▸ **Data extracted from a collection**

-*-

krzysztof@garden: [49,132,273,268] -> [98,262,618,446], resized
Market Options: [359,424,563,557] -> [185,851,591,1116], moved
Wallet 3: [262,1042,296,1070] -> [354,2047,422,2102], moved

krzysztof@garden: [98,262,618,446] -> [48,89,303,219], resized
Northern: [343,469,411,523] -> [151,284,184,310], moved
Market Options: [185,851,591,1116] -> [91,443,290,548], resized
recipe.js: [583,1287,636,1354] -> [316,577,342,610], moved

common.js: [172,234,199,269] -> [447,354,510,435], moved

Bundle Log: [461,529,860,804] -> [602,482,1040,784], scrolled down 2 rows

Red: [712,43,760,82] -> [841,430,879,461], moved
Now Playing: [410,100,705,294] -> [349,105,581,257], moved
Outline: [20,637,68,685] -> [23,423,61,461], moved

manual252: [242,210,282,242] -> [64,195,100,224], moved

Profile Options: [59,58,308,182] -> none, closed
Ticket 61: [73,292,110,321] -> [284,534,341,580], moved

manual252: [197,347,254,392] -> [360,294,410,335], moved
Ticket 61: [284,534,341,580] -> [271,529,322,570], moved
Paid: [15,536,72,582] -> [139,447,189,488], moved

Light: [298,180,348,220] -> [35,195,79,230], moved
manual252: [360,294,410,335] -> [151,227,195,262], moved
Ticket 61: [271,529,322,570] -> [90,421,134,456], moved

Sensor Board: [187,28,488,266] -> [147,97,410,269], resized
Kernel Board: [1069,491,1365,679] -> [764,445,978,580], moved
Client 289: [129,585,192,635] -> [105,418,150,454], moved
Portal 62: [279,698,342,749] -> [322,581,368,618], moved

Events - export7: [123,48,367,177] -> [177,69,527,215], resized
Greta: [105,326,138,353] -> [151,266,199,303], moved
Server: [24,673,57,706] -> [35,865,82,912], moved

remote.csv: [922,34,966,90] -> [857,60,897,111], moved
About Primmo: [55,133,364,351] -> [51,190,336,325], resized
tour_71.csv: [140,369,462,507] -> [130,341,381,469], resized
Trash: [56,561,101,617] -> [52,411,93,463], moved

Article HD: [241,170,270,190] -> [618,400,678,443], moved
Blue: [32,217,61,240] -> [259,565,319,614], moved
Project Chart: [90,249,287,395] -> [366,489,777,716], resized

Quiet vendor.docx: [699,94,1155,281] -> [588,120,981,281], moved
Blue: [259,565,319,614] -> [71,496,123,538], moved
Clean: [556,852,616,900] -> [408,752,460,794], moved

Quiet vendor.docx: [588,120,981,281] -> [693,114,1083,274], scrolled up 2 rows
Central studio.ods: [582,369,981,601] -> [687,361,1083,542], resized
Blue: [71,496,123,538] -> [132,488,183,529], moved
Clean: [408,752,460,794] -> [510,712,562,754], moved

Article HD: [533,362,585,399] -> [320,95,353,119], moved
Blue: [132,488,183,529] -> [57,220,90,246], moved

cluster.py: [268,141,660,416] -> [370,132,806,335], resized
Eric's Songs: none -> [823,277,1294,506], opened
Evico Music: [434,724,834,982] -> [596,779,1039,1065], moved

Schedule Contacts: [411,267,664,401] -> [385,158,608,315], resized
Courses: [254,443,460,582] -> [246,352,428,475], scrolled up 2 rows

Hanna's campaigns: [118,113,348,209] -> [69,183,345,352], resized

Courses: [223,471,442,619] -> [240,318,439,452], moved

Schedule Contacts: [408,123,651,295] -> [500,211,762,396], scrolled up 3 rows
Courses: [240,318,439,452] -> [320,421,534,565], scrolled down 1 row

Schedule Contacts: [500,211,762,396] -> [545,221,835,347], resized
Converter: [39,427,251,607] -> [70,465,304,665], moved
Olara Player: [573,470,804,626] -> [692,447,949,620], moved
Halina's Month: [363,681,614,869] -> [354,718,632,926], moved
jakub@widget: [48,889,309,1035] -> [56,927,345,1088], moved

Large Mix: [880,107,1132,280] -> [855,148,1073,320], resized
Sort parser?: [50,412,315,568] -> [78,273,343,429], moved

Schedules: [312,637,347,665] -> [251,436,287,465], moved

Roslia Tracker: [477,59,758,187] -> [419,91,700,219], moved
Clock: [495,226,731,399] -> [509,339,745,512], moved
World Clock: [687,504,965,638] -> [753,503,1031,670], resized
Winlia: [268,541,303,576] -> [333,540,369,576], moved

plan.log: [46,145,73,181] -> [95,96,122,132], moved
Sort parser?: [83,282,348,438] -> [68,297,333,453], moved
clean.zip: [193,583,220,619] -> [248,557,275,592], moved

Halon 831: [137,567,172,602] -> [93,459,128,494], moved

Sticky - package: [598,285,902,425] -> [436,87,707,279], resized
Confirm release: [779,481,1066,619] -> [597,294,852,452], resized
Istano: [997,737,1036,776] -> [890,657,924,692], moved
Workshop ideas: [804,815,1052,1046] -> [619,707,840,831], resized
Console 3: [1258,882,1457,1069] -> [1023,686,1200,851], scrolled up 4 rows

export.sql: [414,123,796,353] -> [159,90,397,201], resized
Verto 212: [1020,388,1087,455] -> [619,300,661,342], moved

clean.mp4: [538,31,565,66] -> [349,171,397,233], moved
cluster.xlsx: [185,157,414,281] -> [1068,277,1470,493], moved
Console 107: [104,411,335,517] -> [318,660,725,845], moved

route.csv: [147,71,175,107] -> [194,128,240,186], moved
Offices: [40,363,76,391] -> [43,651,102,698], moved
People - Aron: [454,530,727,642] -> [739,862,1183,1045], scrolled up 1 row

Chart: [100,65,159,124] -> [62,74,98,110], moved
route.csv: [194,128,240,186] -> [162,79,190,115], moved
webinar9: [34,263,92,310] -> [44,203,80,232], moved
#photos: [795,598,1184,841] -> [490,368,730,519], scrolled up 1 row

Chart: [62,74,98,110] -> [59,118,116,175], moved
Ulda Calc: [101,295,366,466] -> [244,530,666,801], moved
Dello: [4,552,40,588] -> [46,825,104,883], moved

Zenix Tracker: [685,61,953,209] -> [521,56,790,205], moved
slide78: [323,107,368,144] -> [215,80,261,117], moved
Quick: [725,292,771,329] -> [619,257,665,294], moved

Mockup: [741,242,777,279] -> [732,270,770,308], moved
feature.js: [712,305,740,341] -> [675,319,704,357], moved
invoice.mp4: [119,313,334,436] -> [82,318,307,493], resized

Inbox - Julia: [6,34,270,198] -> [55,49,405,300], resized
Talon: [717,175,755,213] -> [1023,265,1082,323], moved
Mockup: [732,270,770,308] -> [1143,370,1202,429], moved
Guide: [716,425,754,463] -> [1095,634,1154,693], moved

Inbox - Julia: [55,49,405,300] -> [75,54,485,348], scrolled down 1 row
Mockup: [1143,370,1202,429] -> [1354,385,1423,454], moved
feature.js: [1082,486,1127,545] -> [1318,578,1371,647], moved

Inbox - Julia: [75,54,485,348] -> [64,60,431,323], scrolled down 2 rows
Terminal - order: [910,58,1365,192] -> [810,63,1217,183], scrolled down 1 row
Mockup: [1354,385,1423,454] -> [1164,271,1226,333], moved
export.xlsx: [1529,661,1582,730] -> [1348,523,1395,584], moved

-*-

▸ **Problem to work on**
All of the data above should be set down again exactly.

▸ **Written response**
krzysztof@garden: [49,132,273,268] -> [98,262,618,446], resized
Market Options: [359,424,563,557] -> [185,851,591,1116], moved
Wallet 3: [262,1042,296,1070] -> [354,2047,422,2102], moved

krzysztof@garden: [98,262,618,446] -> [48,89,303,219], resized
Northern: [343,469,411,523] -> [151,284,184,310], moved
Market Options: [185,851,591,1116] -> [91,443,290,548], resized
recipe.js: [583,1287,636,1354] -> [316,577,342,610], moved

common.js: [172,234,199,269] -> [447,354,510,435], moved

Bundle Log: [461,529,860,804] -> [602,482,1040,784], scrolled down 2 rows

Red: [712,43,760,82] -> [841,430,879,461], moved
Now Playing: [410,100,705,294] -> [349,105,581,257], moved
Outline: [20,637,68,685] -> [23,423,61,461], moved

manual252: [242,210,282,242] -> [64,195,100,224], moved

Profile Options: [59,58,308,182] -> none, closed
Ticket 61: [73,292,110,321] -> [284,534,341,580], moved

manual252: [197,347,254,392] -> [360,294,410,335], moved
Ticket 61: [284,534,341,580] -> [271,529,322,570], moved
Paid: [15,536,72,582] -> [139,447,189,488], moved

Light: [298,180,348,220] -> [35,195,79,230], moved
manual252: [360,294,410,335] -> [151,227,195,262], moved
Ticket 61: [271,529,322,570] -> [90,421,134,456], moved

Sensor Board: [187,28,488,266] -> [147,97,410,269], resized
Kernel Board: [1069,491,1365,679] -> [764,445,978,580], moved
Client 289: [129,585,192,635] -> [105,418,150,454], moved
Portal 62: [279,698,342,749] -> [322,581,368,618], moved

Events - export7: [123,48,367,177] -> [177,69,527,215], resized
Greta: [105,326,138,353] -> [151,266,199,303], moved
Server: [24,673,57,706] -> [35,865,82,912], moved

remote.csv: [922,34,966,90] -> [857,60,897,111], moved
About Primmo: [55,133,364,351] -> [51,190,336,325], resized
tour_71.csv: [140,369,462,507] -> [130,341,381,469], resized
Trash: [56,561,101,617] -> [52,411,93,463], moved

Article HD: [241,170,270,190] -> [618,400,678,443], moved
Blue: [32,217,61,240] -> [259,565,319,614], moved
Project Chart: [90,249,287,395] -> [366,489,777,716], resized

Quiet vendor.docx: [699,94,1155,281] -> [588,120,981,281], moved
Blue: [259,565,319,614] -> [71,496,123,538], moved
Clean: [556,852,616,900] -> [408,752,460,794], moved

Quiet vendor.docx: [588,120,981,281] -> [693,114,1083,274], scrolled up 2 rows
Central studio.ods: [582,369,981,601] -> [687,361,1083,542], resized
Blue: [71,496,123,538] -> [132,488,183,529], moved
Clean: [408,752,460,794] -> [510,712,562,754], moved

Article HD: [533,362,585,399] -> [320,95,353,119], moved
Blue: [132,488,183,529] -> [57,220,90,246], moved

cluster.py: [268,141,660,416] -> [370,132,806,335], resized
Eric's Songs: none -> [823,277,1294,506], opened
Evico Music: [434,724,834,982] -> [596,779,1039,1065], moved

Schedule Contacts: [411,267,664,401] -> [385,158,608,315], resized
Courses: [254,443,460,582] -> [246,352,428,475], scrolled up 2 rows

Hanna's campaigns: [118,113,348,209] -> [69,183,345,352], resized

Courses: [223,471,442,619] -> [240,318,439,452], moved

Schedule Contacts: [408,123,651,295] -> [500,211,762,396], scrolled up 3 rows
Courses: [240,318,439,452] -> [320,421,534,565], scrolled down 1 row

Schedule Contacts: [500,211,762,396] -> [545,221,835,347], resized
Converter: [39,427,251,607] -> [70,465,304,665], moved
Olara Player: [573,470,804,626] -> [692,447,949,620], moved
Halina's Month: [363,681,614,869] -> [354,718,632,926], moved
jakub@widget: [48,889,309,1035] -> [56,927,345,1088], moved

Large Mix: [880,107,1132,280] -> [855,148,1073,320], resized
Sort parser?: [50,412,315,568] -> [78,273,343,429], moved

Schedules: [312,637,347,665] -> [251,436,287,465], moved

Roslia Tracker: [477,59,758,187] -> [419,91,700,219], moved
Clock: [495,226,731,399] -> [509,339,745,512], moved
World Clock: [687,504,965,638] -> [753,503,1031,670], resized
Winlia: [268,541,303,576] -> [333,540,369,576], moved

plan.log: [46,145,73,181] -> [95,96,122,132], moved
Sort parser?: [83,282,348,438] -> [68,297,333,453], moved
clean.zip: [193,583,220,619] -> [248,557,275,592], moved

Halon 831: [137,567,172,602] -> [93,459,128,494], moved

Sticky - package: [598,285,902,425] -> [436,87,707,279], resized
Confirm release: [779,481,1066,619] -> [597,294,852,452], resized
Istano: [997,737,1036,776] -> [890,657,924,692], moved
Workshop ideas: [804,815,1052,1046] -> [619,707,840,831], resized
Console 3: [1258,882,1457,1069] -> [1023,686,1200,851], scrolled up 4 rows

export.sql: [414,123,796,353] -> [159,90,397,201], resized
Verto 212: [1020,388,1087,455] -> [619,300,661,342], moved

clean.mp4: [538,31,565,66] -> [349,171,397,233], moved
cluster.xlsx: [185,157,414,281] -> [1068,277,1470,493], moved
Console 107: [104,411,335,517] -> [318,660,725,845], moved

route.csv: [147,71,175,107] -> [194,128,240,186], moved
Offices: [40,363,76,391] -> [43,651,102,698], moved
People - Aron: [454,530,727,642] -> [739,862,1183,1045], scrolled up 1 row

Chart: [100,65,159,124] -> [62,74,98,110], moved
route.csv: [194,128,240,186] -> [162,79,190,115], moved
webinar9: [34,263,92,310] -> [44,203,80,232], moved
#photos: [795,598,1184,841] -> [490,368,730,519], scrolled up 1 row

Chart: [62,74,98,110] -> [59,118,116,175], moved
Ulda Calc: [101,295,366,466] -> [244,530,666,801], moved
Dello: [4,552,40,588] -> [46,825,104,883], moved

Zenix Tracker: [685,61,953,209] -> [521,56,790,205], moved
slide78: [323,107,368,144] -> [215,80,261,117], moved
Quick: [725,292,771,329] -> [619,257,665,294], moved

Mockup: [741,242,777,279] -> [732,270,770,308], moved
feature.js: [712,305,740,341] -> [675,319,704,357], moved
invoice.mp4: [119,313,334,436] -> [82,318,307,493], resized

Inbox - Julia: [6,34,270,198] -> [55,49,405,300], resized
Talon: [717,175,755,213] -> [1023,265,1082,323], moved
Mockup: [732,270,770,308] -> [1143,370,1202,429], moved
Guide: [716,425,754,463] -> [1095,634,1154,693], moved

Inbox - Julia: [55,49,405,300] -> [75,54,485,348], scrolled down 1 row
Mockup: [1143,370,1202,429] -> [1354,385,1423,454], moved
feature.js: [1082,486,1127,545] -> [1318,578,1371,647], moved

Inbox - Julia: [75,54,485,348] -> [64,60,431,323], scrolled down 2 rows
Terminal - order: [910,58,1365,192] -> [810,63,1217,183], scrolled down 1 row
Mockup: [1354,385,1423,454] -> [1164,271,1226,333], moved
export.xlsx: [1529,661,1582,730] -> [1348,523,1395,584], moved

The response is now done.